Dataset entries
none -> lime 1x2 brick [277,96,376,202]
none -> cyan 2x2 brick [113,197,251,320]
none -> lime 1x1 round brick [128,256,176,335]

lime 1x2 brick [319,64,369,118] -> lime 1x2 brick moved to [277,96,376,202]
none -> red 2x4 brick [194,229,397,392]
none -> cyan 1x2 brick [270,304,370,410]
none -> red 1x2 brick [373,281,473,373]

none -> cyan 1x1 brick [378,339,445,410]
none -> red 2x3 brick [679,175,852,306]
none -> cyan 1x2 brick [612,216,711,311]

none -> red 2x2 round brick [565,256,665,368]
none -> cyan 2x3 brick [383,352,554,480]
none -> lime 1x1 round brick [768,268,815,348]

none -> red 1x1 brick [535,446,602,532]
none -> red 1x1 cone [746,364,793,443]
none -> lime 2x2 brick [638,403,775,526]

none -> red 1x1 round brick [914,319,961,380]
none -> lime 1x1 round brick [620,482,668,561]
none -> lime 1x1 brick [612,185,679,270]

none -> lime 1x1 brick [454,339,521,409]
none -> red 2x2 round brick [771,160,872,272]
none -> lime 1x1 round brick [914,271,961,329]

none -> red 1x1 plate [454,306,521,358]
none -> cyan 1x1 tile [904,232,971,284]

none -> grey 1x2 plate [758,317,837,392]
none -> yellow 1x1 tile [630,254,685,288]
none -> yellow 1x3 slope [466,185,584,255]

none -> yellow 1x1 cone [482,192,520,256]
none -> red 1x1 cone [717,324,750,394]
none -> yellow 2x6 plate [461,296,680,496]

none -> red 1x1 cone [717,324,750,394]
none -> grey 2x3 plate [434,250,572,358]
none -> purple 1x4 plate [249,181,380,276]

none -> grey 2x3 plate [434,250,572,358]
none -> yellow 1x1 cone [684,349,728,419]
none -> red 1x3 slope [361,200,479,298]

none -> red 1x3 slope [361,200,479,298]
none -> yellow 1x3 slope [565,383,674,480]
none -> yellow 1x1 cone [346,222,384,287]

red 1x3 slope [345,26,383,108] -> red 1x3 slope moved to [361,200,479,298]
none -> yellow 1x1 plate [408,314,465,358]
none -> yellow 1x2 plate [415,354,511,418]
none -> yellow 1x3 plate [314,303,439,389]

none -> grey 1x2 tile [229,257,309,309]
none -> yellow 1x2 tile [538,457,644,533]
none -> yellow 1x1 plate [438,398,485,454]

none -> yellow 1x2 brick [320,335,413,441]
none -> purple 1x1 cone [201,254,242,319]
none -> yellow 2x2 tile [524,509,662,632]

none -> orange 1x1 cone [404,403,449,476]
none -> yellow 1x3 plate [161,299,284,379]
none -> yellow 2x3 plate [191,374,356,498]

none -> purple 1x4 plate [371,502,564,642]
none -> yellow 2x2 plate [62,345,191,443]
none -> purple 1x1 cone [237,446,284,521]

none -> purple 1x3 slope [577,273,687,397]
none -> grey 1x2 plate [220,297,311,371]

About this task:
Using only the entries above, output the line with "none -> yellow 1x1 cone [684,349,728,419]", the line with "none -> yellow 2x3 plate [191,374,356,498]", and all lines between them, exactly as they stand.

Worked solution:
none -> yellow 1x1 cone [684,349,728,419]
none -> red 1x3 slope [361,200,479,298]

none -> red 1x3 slope [361,200,479,298]
none -> yellow 1x3 slope [565,383,674,480]
none -> yellow 1x1 cone [346,222,384,287]

red 1x3 slope [345,26,383,108] -> red 1x3 slope moved to [361,200,479,298]
none -> yellow 1x1 plate [408,314,465,358]
none -> yellow 1x2 plate [415,354,511,418]
none -> yellow 1x3 plate [314,303,439,389]

none -> grey 1x2 tile [229,257,309,309]
none -> yellow 1x2 tile [538,457,644,533]
none -> yellow 1x1 plate [438,398,485,454]

none -> yellow 1x2 brick [320,335,413,441]
none -> purple 1x1 cone [201,254,242,319]
none -> yellow 2x2 tile [524,509,662,632]

none -> orange 1x1 cone [404,403,449,476]
none -> yellow 1x3 plate [161,299,284,379]
none -> yellow 2x3 plate [191,374,356,498]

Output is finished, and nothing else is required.